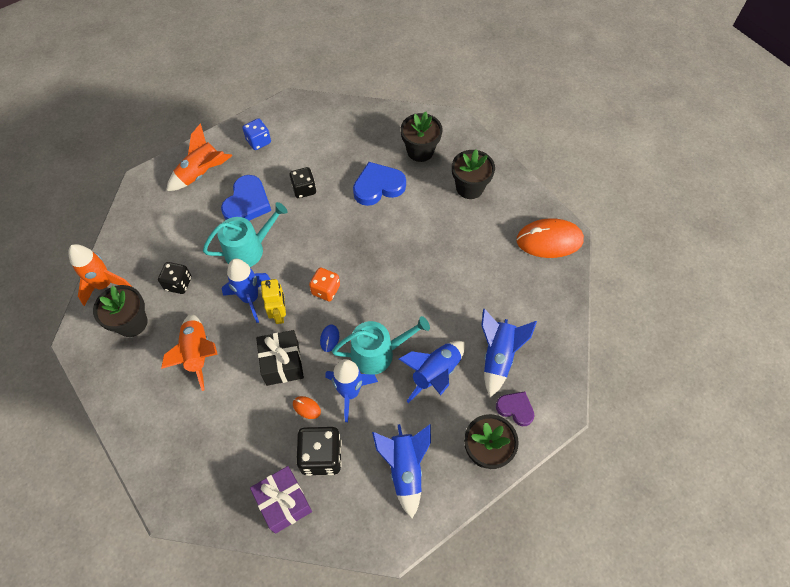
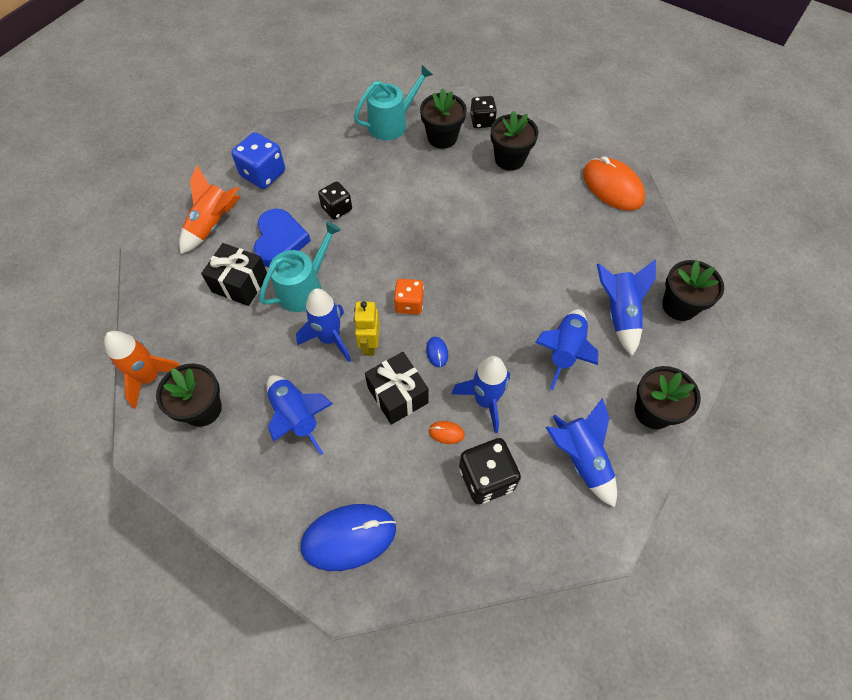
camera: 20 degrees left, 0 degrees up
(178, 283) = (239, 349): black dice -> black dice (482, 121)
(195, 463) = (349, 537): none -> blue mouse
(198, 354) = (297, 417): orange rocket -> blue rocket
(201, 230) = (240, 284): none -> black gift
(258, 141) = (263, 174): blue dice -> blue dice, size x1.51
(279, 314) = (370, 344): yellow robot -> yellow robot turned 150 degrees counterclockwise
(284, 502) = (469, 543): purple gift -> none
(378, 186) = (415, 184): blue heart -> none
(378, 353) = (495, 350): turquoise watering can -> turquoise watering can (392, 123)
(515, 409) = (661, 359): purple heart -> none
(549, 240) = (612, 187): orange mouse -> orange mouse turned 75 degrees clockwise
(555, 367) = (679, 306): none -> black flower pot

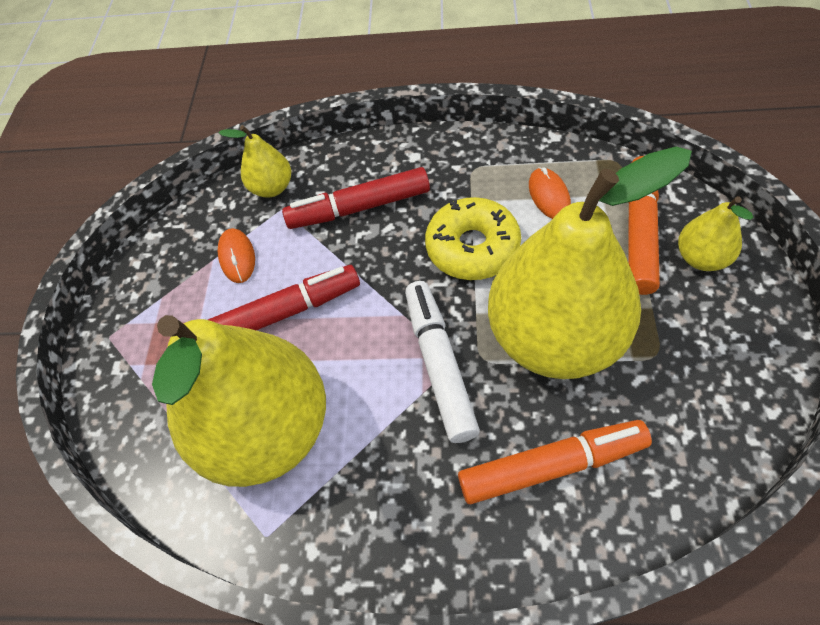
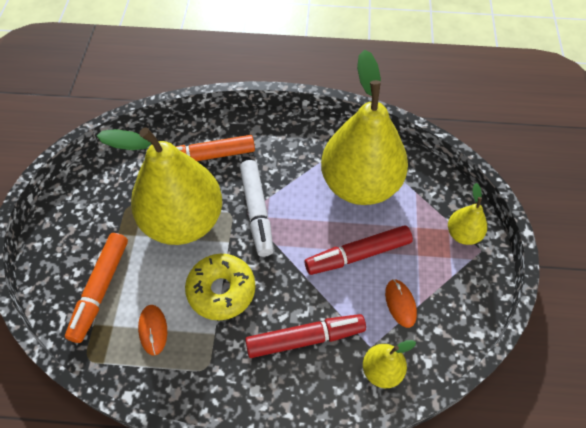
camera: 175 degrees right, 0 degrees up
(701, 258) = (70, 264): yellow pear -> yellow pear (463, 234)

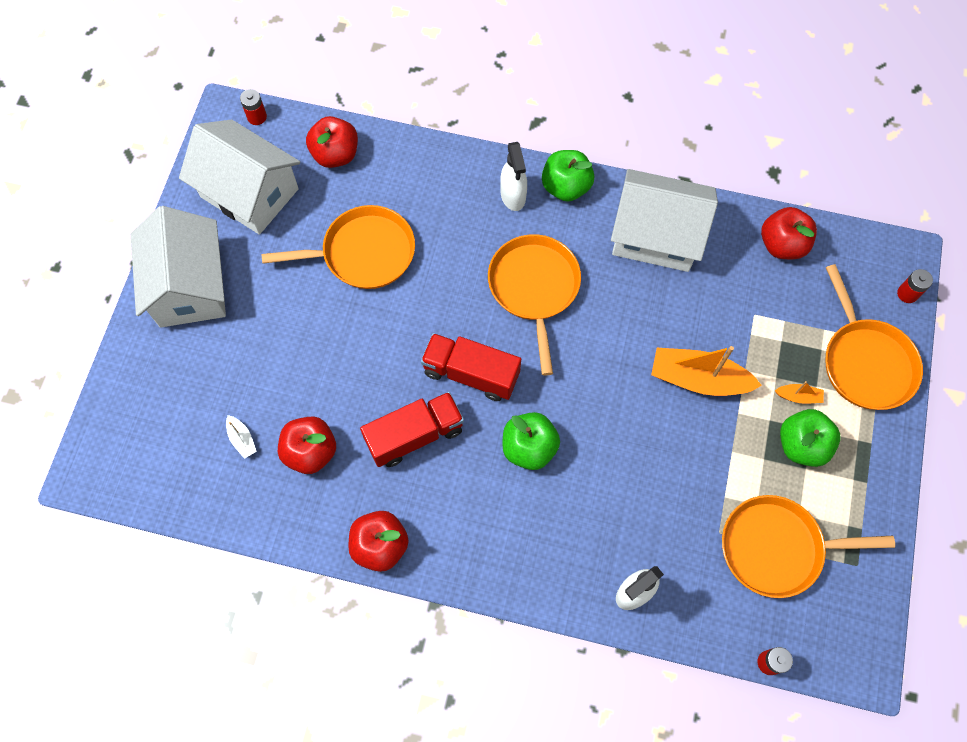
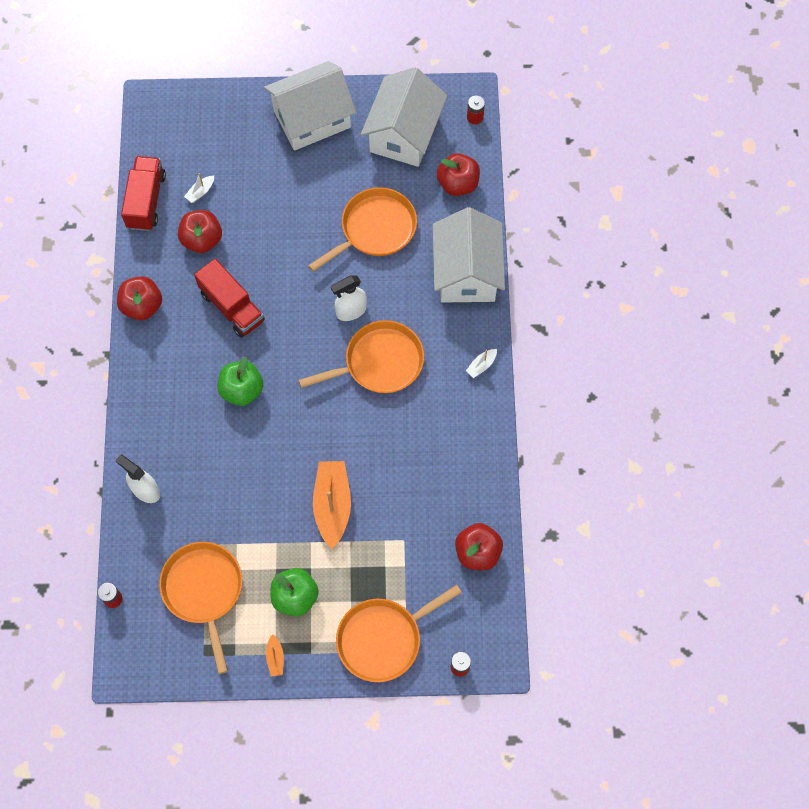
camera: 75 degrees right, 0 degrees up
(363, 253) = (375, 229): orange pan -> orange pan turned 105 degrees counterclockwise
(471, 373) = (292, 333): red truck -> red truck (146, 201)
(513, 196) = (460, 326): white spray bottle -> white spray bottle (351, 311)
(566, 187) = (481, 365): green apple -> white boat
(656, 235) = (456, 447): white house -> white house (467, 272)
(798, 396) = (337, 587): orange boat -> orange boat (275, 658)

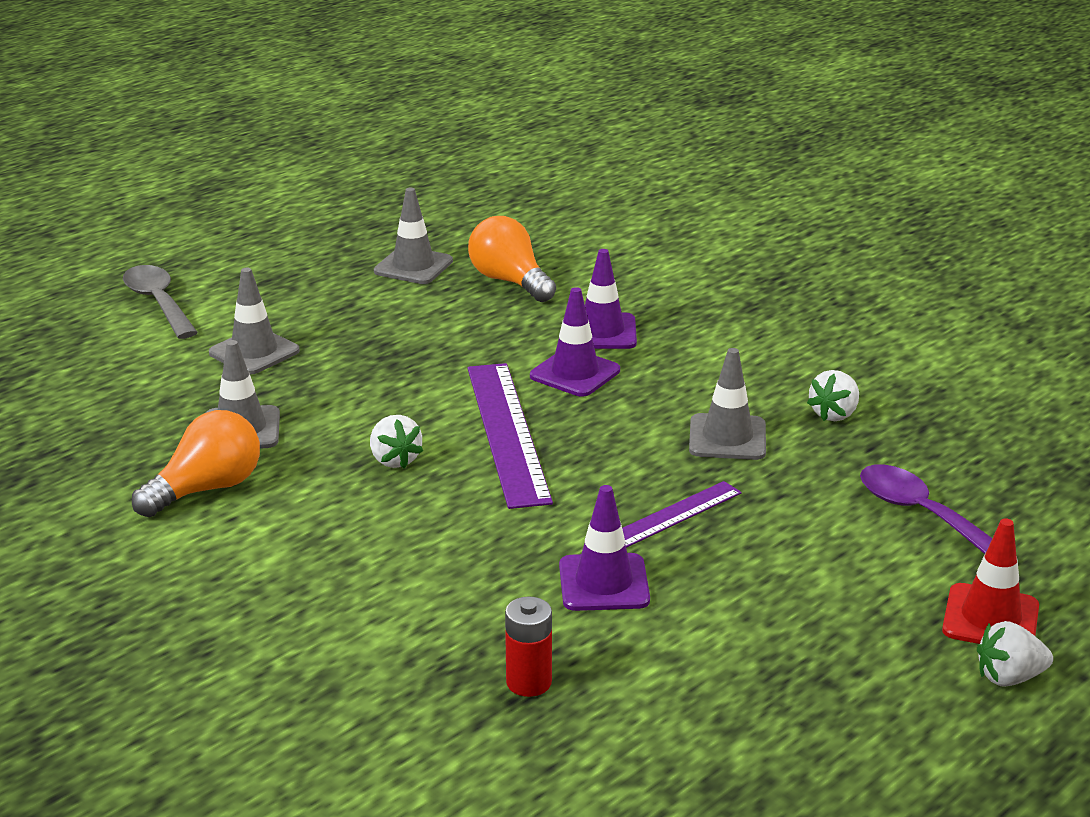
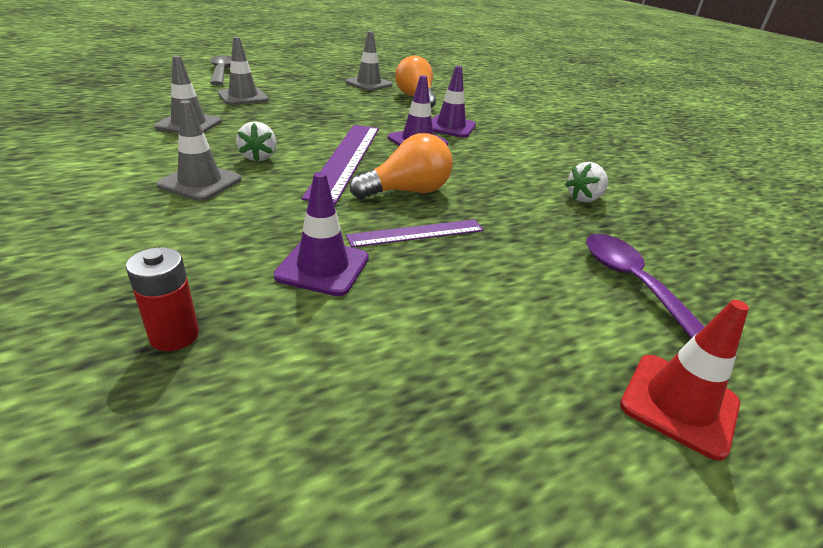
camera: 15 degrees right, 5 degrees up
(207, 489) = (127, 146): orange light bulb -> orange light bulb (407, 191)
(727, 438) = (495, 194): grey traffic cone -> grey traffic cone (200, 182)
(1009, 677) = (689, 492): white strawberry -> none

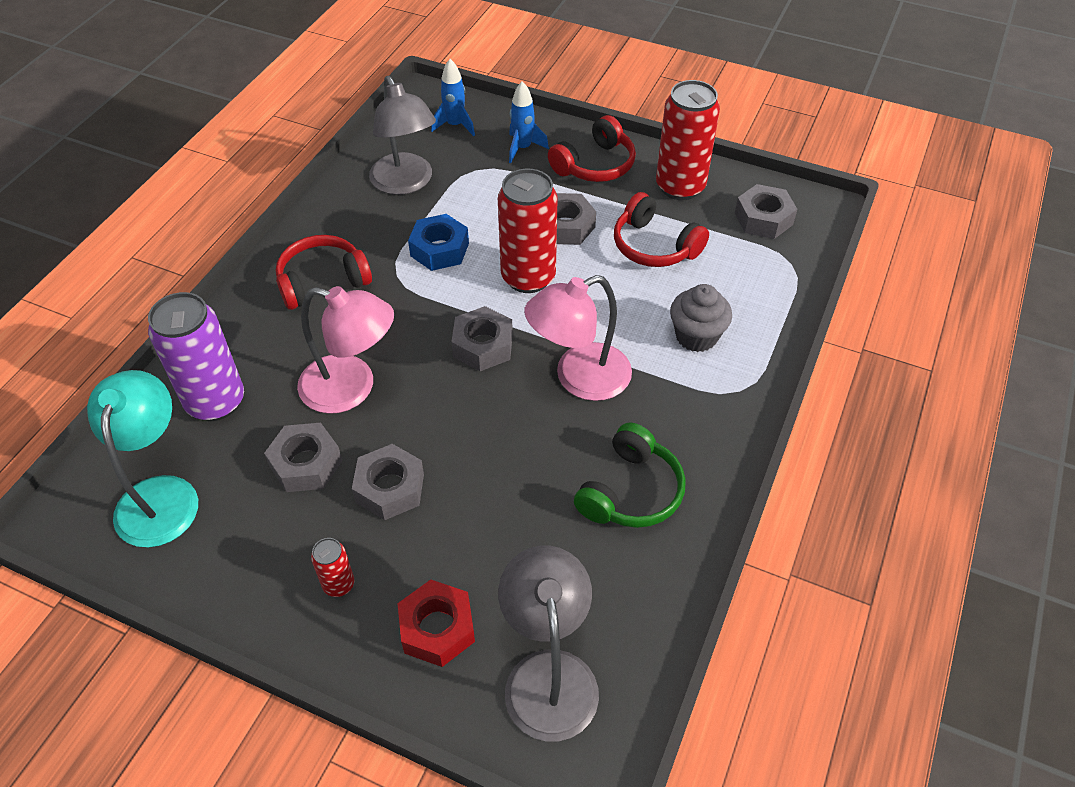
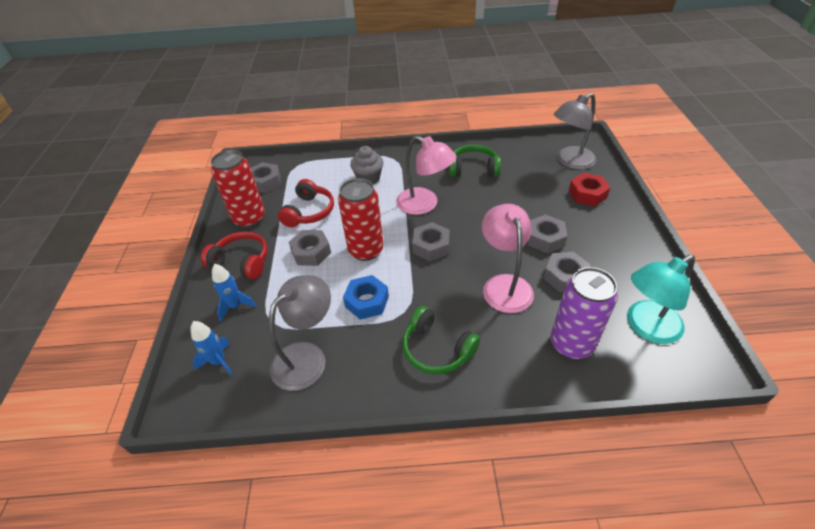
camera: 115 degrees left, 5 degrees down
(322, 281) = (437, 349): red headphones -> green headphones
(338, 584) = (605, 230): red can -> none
━━━━
WHAT IS BEING ASKED => Set down the records above exactly as written, beginning with the first line and ending with the line that contains "(555, 367) = (679, 306): none", and do not include pictures.

SOLUTION TO THE PROBLEM =>
camera: 20 degrees left, 0 degrees up
(178, 283) = (239, 349): black dice -> black dice (482, 121)
(195, 463) = (349, 537): none -> blue mouse
(198, 354) = (297, 417): orange rocket -> blue rocket
(201, 230) = (240, 284): none -> black gift
(258, 141) = (263, 174): blue dice -> blue dice, size x1.51
(279, 314) = (370, 344): yellow robot -> yellow robot turned 150 degrees counterclockwise
(284, 502) = (469, 543): purple gift -> none
(378, 186) = (415, 184): blue heart -> none
(378, 353) = (495, 350): turquoise watering can -> turquoise watering can (392, 123)
(515, 409) = (661, 359): purple heart -> none
(549, 240) = (612, 187): orange mouse -> orange mouse turned 75 degrees clockwise
(555, 367) = (679, 306): none -> black flower pot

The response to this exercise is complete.